(Revision tracking records)
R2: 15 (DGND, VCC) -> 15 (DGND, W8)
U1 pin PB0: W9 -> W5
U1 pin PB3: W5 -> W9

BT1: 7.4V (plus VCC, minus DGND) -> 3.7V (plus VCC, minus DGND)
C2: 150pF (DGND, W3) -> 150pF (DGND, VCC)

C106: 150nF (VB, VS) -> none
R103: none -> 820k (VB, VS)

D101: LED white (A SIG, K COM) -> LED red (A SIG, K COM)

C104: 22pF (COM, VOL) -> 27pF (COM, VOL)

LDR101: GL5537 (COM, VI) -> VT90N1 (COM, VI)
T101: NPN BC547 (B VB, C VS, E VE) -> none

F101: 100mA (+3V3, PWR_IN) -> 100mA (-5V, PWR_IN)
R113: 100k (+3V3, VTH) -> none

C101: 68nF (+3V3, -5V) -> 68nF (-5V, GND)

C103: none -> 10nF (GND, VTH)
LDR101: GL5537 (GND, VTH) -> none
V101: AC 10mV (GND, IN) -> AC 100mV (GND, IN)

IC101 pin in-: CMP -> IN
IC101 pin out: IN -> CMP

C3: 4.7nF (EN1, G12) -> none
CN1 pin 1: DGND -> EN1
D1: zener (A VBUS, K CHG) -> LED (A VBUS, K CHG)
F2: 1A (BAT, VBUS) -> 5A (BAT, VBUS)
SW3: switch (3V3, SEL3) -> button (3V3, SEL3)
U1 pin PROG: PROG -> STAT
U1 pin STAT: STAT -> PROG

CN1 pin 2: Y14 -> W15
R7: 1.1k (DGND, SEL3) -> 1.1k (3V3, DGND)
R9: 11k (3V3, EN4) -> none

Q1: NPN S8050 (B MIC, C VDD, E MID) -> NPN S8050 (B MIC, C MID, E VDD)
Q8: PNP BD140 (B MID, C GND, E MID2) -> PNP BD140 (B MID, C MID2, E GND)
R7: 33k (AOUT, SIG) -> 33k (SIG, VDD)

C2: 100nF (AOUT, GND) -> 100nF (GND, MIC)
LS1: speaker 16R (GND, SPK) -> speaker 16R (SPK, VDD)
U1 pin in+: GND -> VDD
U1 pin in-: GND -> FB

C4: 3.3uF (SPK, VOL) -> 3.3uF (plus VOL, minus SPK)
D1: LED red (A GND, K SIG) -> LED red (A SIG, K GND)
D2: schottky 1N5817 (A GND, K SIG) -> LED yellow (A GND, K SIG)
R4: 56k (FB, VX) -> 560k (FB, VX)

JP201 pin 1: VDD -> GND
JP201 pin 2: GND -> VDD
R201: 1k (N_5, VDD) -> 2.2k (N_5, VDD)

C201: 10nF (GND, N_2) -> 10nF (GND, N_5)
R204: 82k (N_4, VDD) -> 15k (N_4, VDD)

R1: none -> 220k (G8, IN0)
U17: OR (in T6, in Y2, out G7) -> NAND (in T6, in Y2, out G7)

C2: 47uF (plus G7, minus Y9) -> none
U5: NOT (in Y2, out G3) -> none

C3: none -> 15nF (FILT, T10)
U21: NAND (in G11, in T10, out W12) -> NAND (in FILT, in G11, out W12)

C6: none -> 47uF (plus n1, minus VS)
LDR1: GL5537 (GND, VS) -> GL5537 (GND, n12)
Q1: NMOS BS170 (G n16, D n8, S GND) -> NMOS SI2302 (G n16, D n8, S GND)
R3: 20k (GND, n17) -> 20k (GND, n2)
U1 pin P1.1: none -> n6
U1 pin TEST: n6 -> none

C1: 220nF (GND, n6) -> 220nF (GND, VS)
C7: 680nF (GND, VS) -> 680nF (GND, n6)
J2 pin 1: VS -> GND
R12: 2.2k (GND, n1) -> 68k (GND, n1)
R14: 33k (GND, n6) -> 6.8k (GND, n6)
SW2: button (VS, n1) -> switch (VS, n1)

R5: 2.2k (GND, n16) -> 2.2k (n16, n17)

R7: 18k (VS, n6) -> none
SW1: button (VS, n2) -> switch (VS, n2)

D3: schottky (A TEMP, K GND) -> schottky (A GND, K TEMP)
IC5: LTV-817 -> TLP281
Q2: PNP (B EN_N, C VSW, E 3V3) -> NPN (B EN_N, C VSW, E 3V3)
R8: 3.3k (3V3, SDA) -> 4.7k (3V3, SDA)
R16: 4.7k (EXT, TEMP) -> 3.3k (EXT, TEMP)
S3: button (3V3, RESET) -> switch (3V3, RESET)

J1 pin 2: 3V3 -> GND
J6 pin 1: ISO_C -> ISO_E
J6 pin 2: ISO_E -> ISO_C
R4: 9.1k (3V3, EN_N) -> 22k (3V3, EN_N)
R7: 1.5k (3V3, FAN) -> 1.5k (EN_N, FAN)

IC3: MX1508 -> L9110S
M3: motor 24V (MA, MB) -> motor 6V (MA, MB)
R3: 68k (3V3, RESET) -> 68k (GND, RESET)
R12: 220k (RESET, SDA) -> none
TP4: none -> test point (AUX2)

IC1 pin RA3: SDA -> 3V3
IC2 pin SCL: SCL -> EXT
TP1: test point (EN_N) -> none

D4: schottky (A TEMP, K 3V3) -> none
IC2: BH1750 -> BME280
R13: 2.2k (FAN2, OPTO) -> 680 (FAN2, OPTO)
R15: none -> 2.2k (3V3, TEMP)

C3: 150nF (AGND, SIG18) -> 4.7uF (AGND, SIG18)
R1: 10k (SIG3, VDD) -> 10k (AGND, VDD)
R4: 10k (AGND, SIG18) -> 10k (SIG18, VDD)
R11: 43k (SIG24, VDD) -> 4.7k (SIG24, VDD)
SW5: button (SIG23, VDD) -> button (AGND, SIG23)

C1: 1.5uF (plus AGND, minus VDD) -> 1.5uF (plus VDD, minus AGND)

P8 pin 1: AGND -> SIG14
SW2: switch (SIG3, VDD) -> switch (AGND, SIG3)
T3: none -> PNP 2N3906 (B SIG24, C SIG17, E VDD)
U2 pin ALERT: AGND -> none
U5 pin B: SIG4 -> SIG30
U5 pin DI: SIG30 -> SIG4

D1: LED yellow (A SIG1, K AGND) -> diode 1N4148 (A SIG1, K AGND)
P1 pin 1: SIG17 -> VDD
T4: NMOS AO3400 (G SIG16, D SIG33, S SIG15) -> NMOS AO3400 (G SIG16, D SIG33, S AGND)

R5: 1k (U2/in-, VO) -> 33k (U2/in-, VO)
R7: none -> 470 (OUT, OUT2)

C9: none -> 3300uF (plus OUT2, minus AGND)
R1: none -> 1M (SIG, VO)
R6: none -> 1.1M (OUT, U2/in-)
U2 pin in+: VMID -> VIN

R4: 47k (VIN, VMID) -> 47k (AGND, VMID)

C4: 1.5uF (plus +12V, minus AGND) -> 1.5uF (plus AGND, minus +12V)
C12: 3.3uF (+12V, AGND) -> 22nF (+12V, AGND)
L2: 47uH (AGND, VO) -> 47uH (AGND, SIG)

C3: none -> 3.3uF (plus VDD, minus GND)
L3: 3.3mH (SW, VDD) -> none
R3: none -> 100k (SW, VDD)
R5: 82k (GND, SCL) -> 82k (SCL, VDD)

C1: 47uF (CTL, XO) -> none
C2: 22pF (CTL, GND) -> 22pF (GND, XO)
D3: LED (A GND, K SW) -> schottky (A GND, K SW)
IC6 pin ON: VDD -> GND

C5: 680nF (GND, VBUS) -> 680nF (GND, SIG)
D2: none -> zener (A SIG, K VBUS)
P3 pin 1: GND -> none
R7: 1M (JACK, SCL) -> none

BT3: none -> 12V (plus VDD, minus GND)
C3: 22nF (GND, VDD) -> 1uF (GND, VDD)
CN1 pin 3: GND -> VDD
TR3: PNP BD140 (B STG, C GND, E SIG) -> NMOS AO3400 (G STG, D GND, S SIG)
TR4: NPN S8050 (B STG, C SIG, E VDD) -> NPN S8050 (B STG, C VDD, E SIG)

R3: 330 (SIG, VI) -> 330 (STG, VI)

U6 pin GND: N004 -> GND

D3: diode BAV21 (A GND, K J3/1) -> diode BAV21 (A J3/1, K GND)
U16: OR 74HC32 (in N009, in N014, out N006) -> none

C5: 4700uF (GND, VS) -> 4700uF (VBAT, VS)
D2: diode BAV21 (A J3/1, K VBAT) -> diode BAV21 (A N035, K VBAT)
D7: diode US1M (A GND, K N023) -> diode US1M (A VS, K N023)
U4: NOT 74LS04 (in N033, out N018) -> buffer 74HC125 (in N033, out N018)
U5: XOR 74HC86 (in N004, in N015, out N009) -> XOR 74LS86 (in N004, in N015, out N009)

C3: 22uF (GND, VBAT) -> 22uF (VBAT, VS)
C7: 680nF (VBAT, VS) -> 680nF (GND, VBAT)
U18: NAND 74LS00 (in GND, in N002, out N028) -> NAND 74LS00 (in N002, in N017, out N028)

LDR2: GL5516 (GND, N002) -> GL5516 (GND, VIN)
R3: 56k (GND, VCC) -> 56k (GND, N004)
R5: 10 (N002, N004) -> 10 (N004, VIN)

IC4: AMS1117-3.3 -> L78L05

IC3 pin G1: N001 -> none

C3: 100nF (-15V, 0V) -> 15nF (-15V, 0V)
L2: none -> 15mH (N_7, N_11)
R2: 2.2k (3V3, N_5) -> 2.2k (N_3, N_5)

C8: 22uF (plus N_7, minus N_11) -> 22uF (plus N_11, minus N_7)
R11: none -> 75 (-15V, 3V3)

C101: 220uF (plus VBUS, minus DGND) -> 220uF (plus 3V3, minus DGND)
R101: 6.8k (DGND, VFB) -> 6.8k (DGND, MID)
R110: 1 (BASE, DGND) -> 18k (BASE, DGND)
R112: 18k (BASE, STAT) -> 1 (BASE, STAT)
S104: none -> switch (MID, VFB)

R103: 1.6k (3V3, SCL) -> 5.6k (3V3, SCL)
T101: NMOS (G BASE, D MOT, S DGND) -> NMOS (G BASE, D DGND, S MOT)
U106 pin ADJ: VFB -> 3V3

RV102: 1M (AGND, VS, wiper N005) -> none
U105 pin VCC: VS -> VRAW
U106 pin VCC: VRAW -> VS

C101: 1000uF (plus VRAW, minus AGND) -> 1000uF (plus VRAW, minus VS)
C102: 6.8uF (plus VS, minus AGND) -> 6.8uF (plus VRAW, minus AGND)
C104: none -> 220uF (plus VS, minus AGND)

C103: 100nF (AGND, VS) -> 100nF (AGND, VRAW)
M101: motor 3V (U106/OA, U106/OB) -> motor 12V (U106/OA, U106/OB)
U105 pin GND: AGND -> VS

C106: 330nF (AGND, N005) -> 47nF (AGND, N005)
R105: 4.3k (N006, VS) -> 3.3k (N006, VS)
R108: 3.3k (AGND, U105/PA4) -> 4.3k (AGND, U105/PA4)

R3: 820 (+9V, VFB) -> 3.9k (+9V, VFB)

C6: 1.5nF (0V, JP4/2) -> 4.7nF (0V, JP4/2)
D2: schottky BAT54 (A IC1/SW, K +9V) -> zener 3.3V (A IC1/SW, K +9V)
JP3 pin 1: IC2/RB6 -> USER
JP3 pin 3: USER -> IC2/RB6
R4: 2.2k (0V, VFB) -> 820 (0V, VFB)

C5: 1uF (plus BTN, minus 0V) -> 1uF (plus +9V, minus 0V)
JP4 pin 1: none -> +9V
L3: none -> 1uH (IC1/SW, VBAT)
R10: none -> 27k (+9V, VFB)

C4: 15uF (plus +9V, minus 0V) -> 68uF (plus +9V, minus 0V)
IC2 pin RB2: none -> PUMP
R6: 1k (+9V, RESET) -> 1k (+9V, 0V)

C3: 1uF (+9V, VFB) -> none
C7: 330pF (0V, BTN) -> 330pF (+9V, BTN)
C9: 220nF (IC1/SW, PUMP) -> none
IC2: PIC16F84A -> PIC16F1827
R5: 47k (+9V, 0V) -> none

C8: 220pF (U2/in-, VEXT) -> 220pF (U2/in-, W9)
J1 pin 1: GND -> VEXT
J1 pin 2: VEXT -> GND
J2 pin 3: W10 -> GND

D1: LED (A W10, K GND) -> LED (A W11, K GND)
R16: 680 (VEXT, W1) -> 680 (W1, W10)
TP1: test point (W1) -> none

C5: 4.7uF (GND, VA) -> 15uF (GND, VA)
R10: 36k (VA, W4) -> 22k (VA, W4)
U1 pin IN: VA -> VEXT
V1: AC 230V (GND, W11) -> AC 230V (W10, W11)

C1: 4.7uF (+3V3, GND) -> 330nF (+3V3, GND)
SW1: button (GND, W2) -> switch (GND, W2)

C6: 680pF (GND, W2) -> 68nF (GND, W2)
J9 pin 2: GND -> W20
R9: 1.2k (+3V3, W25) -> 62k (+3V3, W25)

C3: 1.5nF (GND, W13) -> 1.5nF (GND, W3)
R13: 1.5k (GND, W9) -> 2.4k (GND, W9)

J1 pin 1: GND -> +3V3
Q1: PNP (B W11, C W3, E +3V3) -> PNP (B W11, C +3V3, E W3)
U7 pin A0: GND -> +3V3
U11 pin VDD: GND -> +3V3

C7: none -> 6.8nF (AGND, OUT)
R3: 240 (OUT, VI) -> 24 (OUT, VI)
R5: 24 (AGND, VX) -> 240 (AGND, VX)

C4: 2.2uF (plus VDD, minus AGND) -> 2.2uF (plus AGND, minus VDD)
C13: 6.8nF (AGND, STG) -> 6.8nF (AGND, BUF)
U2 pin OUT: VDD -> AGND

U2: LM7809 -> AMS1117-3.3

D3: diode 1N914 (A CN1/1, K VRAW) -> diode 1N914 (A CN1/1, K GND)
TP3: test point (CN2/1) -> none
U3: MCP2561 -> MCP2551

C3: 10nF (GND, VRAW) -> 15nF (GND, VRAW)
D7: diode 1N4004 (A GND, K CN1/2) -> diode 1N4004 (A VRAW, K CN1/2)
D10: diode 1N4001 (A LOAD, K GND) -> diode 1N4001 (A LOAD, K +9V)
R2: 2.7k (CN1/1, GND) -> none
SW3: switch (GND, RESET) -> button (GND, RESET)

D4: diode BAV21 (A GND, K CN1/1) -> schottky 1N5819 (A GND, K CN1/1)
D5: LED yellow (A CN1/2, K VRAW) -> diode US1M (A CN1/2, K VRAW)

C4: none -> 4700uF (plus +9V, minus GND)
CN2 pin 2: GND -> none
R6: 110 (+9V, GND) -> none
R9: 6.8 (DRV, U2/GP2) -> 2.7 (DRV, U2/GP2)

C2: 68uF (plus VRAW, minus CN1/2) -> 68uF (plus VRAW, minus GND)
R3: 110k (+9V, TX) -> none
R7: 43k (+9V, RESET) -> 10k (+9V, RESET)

DIRECTIONS FOR THIS TASK |
Would you retype exactly the lines above, from the line with "P1 pin 1: SIG17 -> VDD" to the line with "LDR2: GL5516 (GND, N002) -> GL5516 (GND, VIN)", with both end lines kept and nothing more?

RESPONSE |
P1 pin 1: SIG17 -> VDD
T4: NMOS AO3400 (G SIG16, D SIG33, S SIG15) -> NMOS AO3400 (G SIG16, D SIG33, S AGND)

R5: 1k (U2/in-, VO) -> 33k (U2/in-, VO)
R7: none -> 470 (OUT, OUT2)

C9: none -> 3300uF (plus OUT2, minus AGND)
R1: none -> 1M (SIG, VO)
R6: none -> 1.1M (OUT, U2/in-)
U2 pin in+: VMID -> VIN

R4: 47k (VIN, VMID) -> 47k (AGND, VMID)

C4: 1.5uF (plus +12V, minus AGND) -> 1.5uF (plus AGND, minus +12V)
C12: 3.3uF (+12V, AGND) -> 22nF (+12V, AGND)
L2: 47uH (AGND, VO) -> 47uH (AGND, SIG)

C3: none -> 3.3uF (plus VDD, minus GND)
L3: 3.3mH (SW, VDD) -> none
R3: none -> 100k (SW, VDD)
R5: 82k (GND, SCL) -> 82k (SCL, VDD)

C1: 47uF (CTL, XO) -> none
C2: 22pF (CTL, GND) -> 22pF (GND, XO)
D3: LED (A GND, K SW) -> schottky (A GND, K SW)
IC6 pin ON: VDD -> GND

C5: 680nF (GND, VBUS) -> 680nF (GND, SIG)
D2: none -> zener (A SIG, K VBUS)
P3 pin 1: GND -> none
R7: 1M (JACK, SCL) -> none

BT3: none -> 12V (plus VDD, minus GND)
C3: 22nF (GND, VDD) -> 1uF (GND, VDD)
CN1 pin 3: GND -> VDD
TR3: PNP BD140 (B STG, C GND, E SIG) -> NMOS AO3400 (G STG, D GND, S SIG)
TR4: NPN S8050 (B STG, C SIG, E VDD) -> NPN S8050 (B STG, C VDD, E SIG)

R3: 330 (SIG, VI) -> 330 (STG, VI)

U6 pin GND: N004 -> GND

D3: diode BAV21 (A GND, K J3/1) -> diode BAV21 (A J3/1, K GND)
U16: OR 74HC32 (in N009, in N014, out N006) -> none

C5: 4700uF (GND, VS) -> 4700uF (VBAT, VS)
D2: diode BAV21 (A J3/1, K VBAT) -> diode BAV21 (A N035, K VBAT)
D7: diode US1M (A GND, K N023) -> diode US1M (A VS, K N023)
U4: NOT 74LS04 (in N033, out N018) -> buffer 74HC125 (in N033, out N018)
U5: XOR 74HC86 (in N004, in N015, out N009) -> XOR 74LS86 (in N004, in N015, out N009)

C3: 22uF (GND, VBAT) -> 22uF (VBAT, VS)
C7: 680nF (VBAT, VS) -> 680nF (GND, VBAT)
U18: NAND 74LS00 (in GND, in N002, out N028) -> NAND 74LS00 (in N002, in N017, out N028)

LDR2: GL5516 (GND, N002) -> GL5516 (GND, VIN)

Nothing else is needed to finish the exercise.